__What you have to do__. Everything from the line that contains "none -> green brick A3:A4 level 2" to the final line of the data, both ends included, must be set down exactly, apart from the pictures.

__Records to process__.
===============

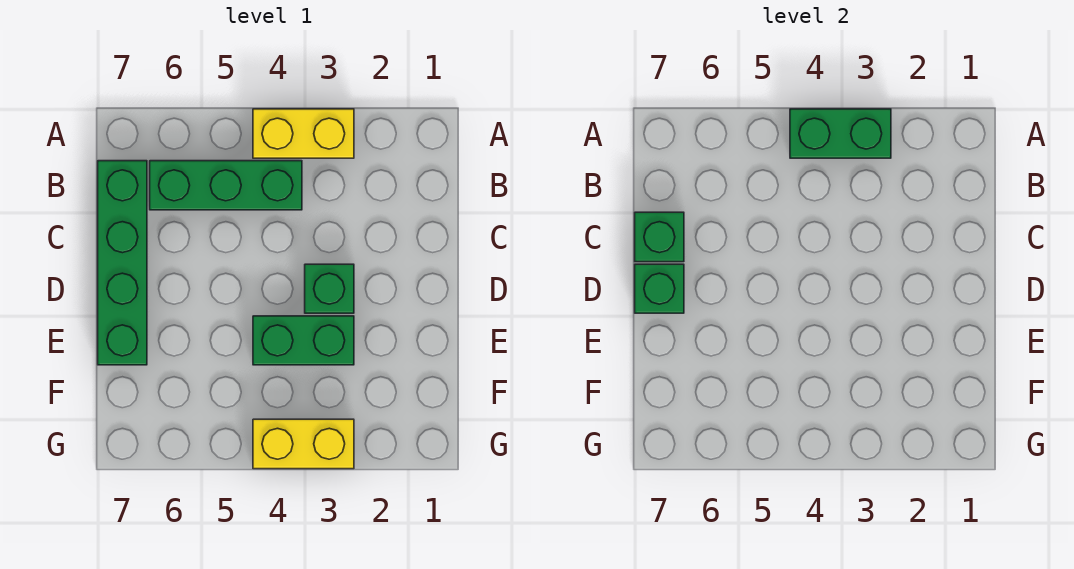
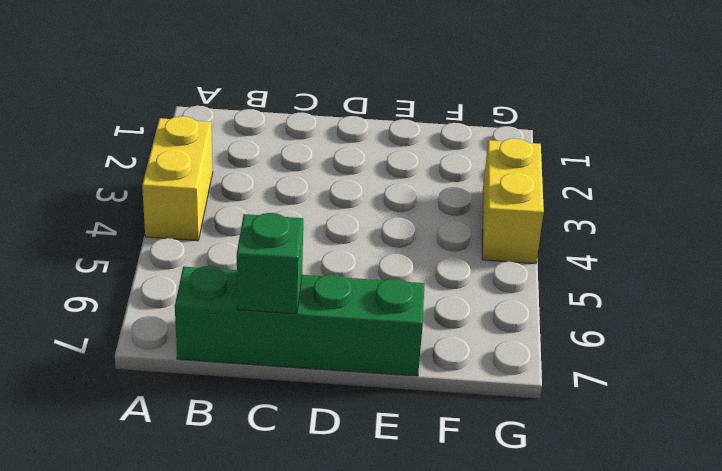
none -> green brick B4:B6 level 1
none -> green brick D3 level 1

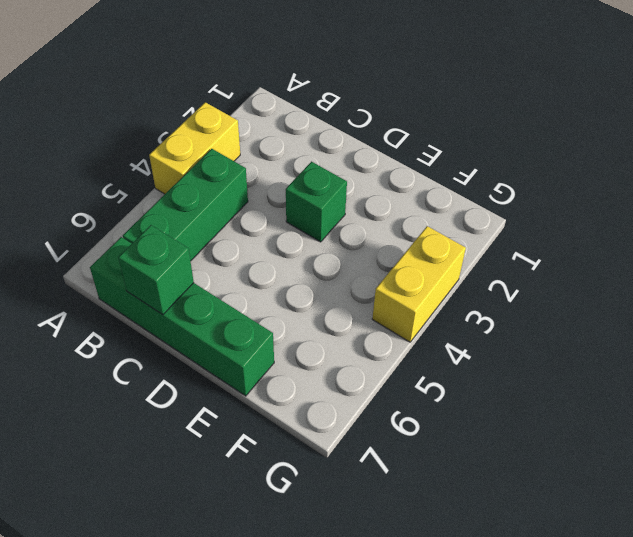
none -> green brick E3:E4 level 1
none -> green brick A3:A4 level 2

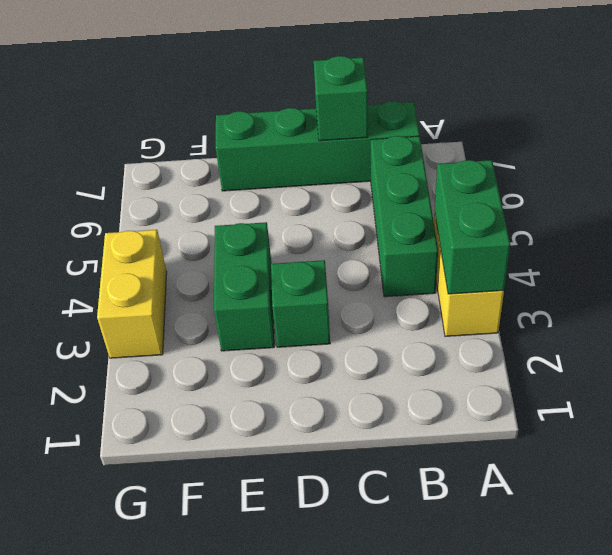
none -> green brick D7 level 2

===============

__Completed task__.
none -> green brick A3:A4 level 2

none -> green brick D7 level 2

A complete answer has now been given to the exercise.